══ Given entries ══

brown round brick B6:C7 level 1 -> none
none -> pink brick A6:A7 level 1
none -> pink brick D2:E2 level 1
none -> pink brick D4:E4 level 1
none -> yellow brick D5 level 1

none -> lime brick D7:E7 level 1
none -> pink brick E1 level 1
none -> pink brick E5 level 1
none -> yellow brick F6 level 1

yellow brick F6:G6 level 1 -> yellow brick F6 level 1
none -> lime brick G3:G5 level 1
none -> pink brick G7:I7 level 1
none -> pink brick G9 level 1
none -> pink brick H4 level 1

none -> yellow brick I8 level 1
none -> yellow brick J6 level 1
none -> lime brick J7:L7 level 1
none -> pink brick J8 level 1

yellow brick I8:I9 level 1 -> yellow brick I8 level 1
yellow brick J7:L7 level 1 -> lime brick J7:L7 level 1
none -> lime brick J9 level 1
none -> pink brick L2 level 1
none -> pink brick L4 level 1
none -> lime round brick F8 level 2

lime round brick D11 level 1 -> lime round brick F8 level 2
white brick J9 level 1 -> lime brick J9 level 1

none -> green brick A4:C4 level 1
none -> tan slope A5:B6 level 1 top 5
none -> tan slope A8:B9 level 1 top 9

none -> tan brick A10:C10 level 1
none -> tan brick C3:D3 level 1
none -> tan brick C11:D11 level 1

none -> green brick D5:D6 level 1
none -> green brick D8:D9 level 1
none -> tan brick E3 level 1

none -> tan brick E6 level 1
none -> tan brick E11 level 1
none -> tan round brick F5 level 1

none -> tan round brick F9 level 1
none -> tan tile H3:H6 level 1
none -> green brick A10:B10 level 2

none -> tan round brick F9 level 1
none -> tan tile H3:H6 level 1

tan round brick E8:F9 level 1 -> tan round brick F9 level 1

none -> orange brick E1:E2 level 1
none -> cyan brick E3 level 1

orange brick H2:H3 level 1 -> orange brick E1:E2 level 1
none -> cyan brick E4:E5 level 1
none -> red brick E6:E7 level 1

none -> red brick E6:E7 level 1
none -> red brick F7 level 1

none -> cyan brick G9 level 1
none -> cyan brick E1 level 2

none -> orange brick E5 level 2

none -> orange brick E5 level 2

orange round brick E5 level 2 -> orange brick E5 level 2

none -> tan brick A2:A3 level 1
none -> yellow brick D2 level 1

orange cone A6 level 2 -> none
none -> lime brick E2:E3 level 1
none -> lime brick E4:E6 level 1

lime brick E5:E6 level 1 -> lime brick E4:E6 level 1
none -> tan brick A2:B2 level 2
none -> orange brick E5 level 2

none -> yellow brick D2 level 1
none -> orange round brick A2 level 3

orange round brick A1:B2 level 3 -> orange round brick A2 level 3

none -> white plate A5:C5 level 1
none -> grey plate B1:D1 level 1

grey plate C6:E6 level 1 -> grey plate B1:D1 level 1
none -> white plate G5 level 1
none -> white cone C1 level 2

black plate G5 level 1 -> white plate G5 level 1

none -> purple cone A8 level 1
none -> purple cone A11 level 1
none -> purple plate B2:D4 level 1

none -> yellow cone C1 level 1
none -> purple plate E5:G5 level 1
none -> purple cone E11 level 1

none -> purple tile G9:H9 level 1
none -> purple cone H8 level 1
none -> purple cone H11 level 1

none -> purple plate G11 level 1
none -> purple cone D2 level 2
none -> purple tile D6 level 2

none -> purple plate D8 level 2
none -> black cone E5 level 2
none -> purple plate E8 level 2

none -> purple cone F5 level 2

═══

The task: From the first line to the last, return the data above exactly.

Response for this exercise:
brown round brick B6:C7 level 1 -> none
none -> pink brick A6:A7 level 1
none -> pink brick D2:E2 level 1
none -> pink brick D4:E4 level 1
none -> yellow brick D5 level 1

none -> lime brick D7:E7 level 1
none -> pink brick E1 level 1
none -> pink brick E5 level 1
none -> yellow brick F6 level 1

yellow brick F6:G6 level 1 -> yellow brick F6 level 1
none -> lime brick G3:G5 level 1
none -> pink brick G7:I7 level 1
none -> pink brick G9 level 1
none -> pink brick H4 level 1

none -> yellow brick I8 level 1
none -> yellow brick J6 level 1
none -> lime brick J7:L7 level 1
none -> pink brick J8 level 1

yellow brick I8:I9 level 1 -> yellow brick I8 level 1
yellow brick J7:L7 level 1 -> lime brick J7:L7 level 1
none -> lime brick J9 level 1
none -> pink brick L2 level 1
none -> pink brick L4 level 1
none -> lime round brick F8 level 2

lime round brick D11 level 1 -> lime round brick F8 level 2
white brick J9 level 1 -> lime brick J9 level 1

none -> green brick A4:C4 level 1
none -> tan slope A5:B6 level 1 top 5
none -> tan slope A8:B9 level 1 top 9

none -> tan brick A10:C10 level 1
none -> tan brick C3:D3 level 1
none -> tan brick C11:D11 level 1

none -> green brick D5:D6 level 1
none -> green brick D8:D9 level 1
none -> tan brick E3 level 1

none -> tan brick E6 level 1
none -> tan brick E11 level 1
none -> tan round brick F5 level 1

none -> tan round brick F9 level 1
none -> tan tile H3:H6 level 1
none -> green brick A10:B10 level 2

none -> tan round brick F9 level 1
none -> tan tile H3:H6 level 1

tan round brick E8:F9 level 1 -> tan round brick F9 level 1

none -> orange brick E1:E2 level 1
none -> cyan brick E3 level 1

orange brick H2:H3 level 1 -> orange brick E1:E2 level 1
none -> cyan brick E4:E5 level 1
none -> red brick E6:E7 level 1

none -> red brick E6:E7 level 1
none -> red brick F7 level 1

none -> cyan brick G9 level 1
none -> cyan brick E1 level 2

none -> orange brick E5 level 2

none -> orange brick E5 level 2

orange round brick E5 level 2 -> orange brick E5 level 2

none -> tan brick A2:A3 level 1
none -> yellow brick D2 level 1

orange cone A6 level 2 -> none
none -> lime brick E2:E3 level 1
none -> lime brick E4:E6 level 1

lime brick E5:E6 level 1 -> lime brick E4:E6 level 1
none -> tan brick A2:B2 level 2
none -> orange brick E5 level 2

none -> yellow brick D2 level 1
none -> orange round brick A2 level 3

orange round brick A1:B2 level 3 -> orange round brick A2 level 3

none -> white plate A5:C5 level 1
none -> grey plate B1:D1 level 1

grey plate C6:E6 level 1 -> grey plate B1:D1 level 1
none -> white plate G5 level 1
none -> white cone C1 level 2

black plate G5 level 1 -> white plate G5 level 1

none -> purple cone A8 level 1
none -> purple cone A11 level 1
none -> purple plate B2:D4 level 1

none -> yellow cone C1 level 1
none -> purple plate E5:G5 level 1
none -> purple cone E11 level 1

none -> purple tile G9:H9 level 1
none -> purple cone H8 level 1
none -> purple cone H11 level 1

none -> purple plate G11 level 1
none -> purple cone D2 level 2
none -> purple tile D6 level 2

none -> purple plate D8 level 2
none -> black cone E5 level 2
none -> purple plate E8 level 2

none -> purple cone F5 level 2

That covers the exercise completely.